* WHAT YOU SHOULD DO:
Images excepted, the data below must be repeated exactly.

* THE DATA:
++++++++++++++++++++

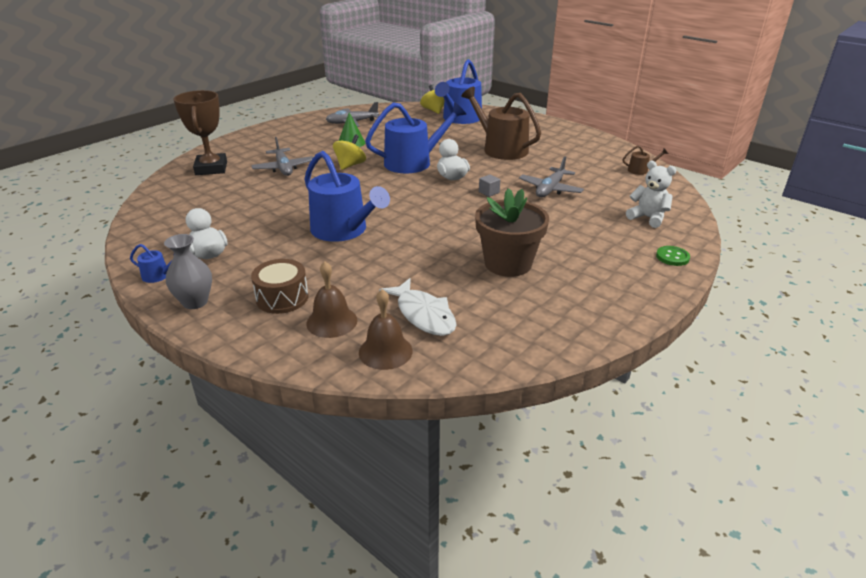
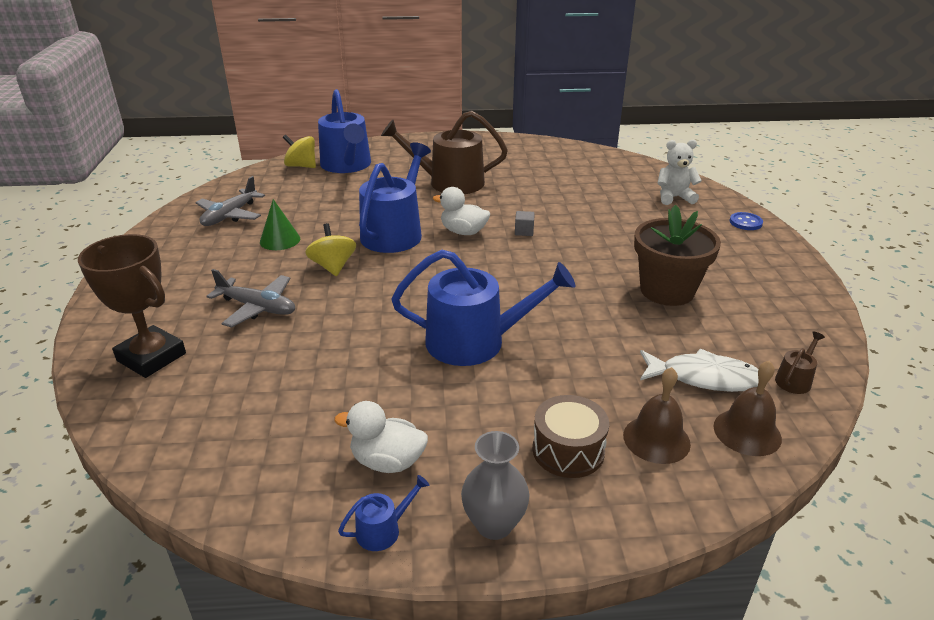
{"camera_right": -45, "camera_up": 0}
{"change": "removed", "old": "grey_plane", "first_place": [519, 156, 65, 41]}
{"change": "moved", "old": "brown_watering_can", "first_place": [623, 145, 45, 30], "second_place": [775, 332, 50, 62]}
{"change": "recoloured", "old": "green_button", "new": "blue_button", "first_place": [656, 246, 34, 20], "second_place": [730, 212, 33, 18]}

++++++++++++++++++++

* YOUR SOLUTION:
{"camera_right": -45, "camera_up": 0}
{"change": "removed", "old": "grey_plane", "first_place": [519, 156, 65, 41]}
{"change": "moved", "old": "brown_watering_can", "first_place": [623, 145, 45, 30], "second_place": [775, 332, 50, 62]}
{"change": "recoloured", "old": "green_button", "new": "blue_button", "first_place": [656, 246, 34, 20], "second_place": [730, 212, 33, 18]}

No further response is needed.